Spatial reasoning data:
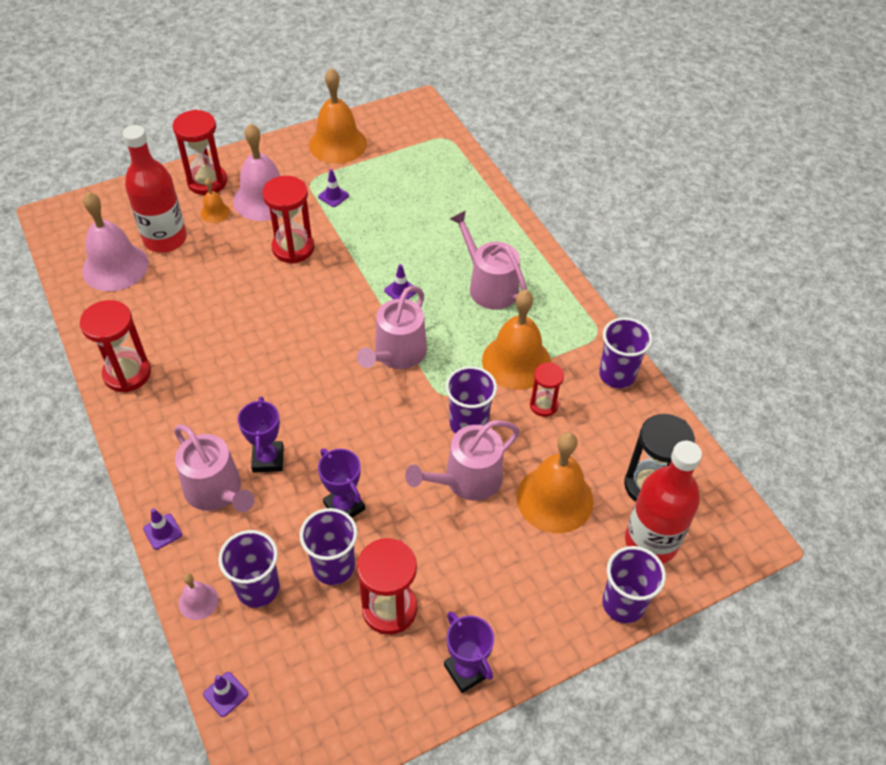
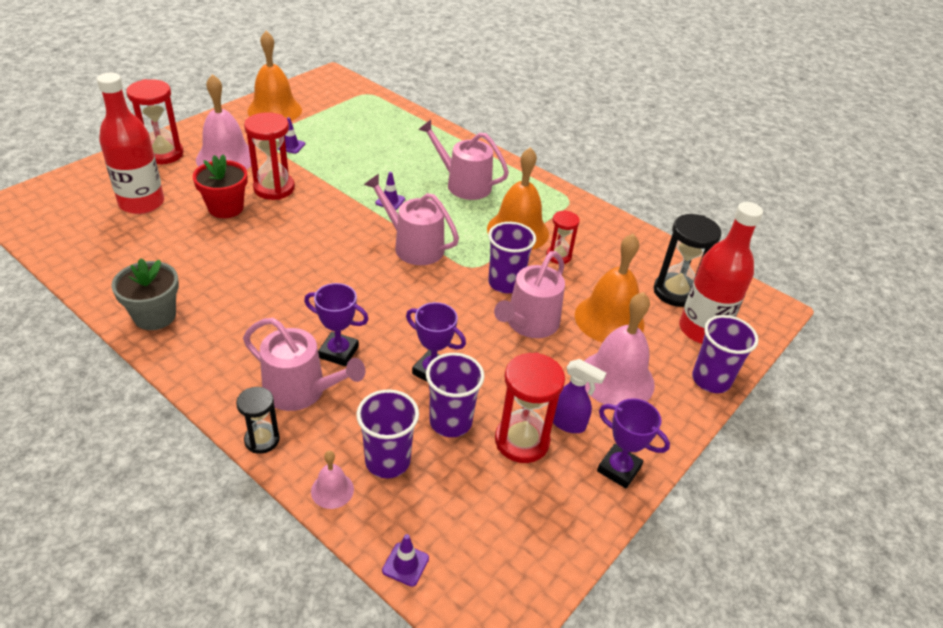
camera: 25 degrees left, 10 degrees down
red hourglass [80,300,151,393] -> grey flower pot [111,258,179,330]
pink bell [82,192,149,291] -> pink bell moved to [585,292,655,406]
purple traffic cone [143,508,182,550] -> black hourglass [236,387,280,454]
orange bell [201,178,230,223] -> none
purple trophy [237,397,284,473] -> purple trophy turned 45 degrees counterclockwise [304,283,369,366]
pink watering can [357,286,427,369] -> pink watering can turned 120 degrees clockwise [364,174,459,265]
purple cup [599,317,652,388] -> none
none -> red flower pot [193,154,248,218]
none -> purple spray bottle [553,359,606,433]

● Task to carry out
Each line above should be printed again exactly, though the pictures should not be.

● Solved exercise
camera: 25 degrees left, 10 degrees down
red hourglass [80,300,151,393] -> grey flower pot [111,258,179,330]
pink bell [82,192,149,291] -> pink bell moved to [585,292,655,406]
purple traffic cone [143,508,182,550] -> black hourglass [236,387,280,454]
orange bell [201,178,230,223] -> none
purple trophy [237,397,284,473] -> purple trophy turned 45 degrees counterclockwise [304,283,369,366]
pink watering can [357,286,427,369] -> pink watering can turned 120 degrees clockwise [364,174,459,265]
purple cup [599,317,652,388] -> none
none -> red flower pot [193,154,248,218]
none -> purple spray bottle [553,359,606,433]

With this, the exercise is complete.